---------- Supplied material
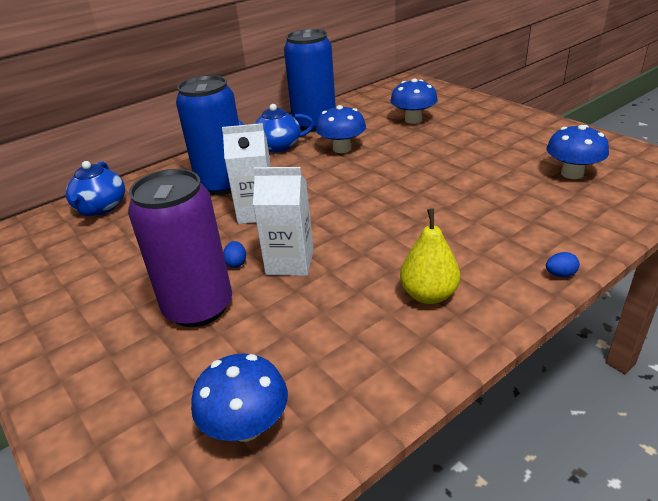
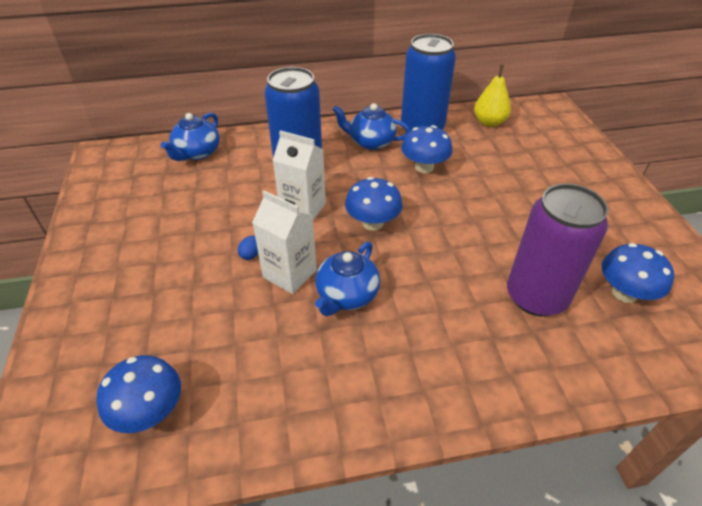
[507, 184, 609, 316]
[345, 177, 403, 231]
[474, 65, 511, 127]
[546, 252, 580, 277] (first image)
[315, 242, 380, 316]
--------------------
## About this task
Each record above must be retyped exactly. Omit the pictures.

## Answer to the problem
[507, 184, 609, 316]
[345, 177, 403, 231]
[474, 65, 511, 127]
[546, 252, 580, 277] (first image)
[315, 242, 380, 316]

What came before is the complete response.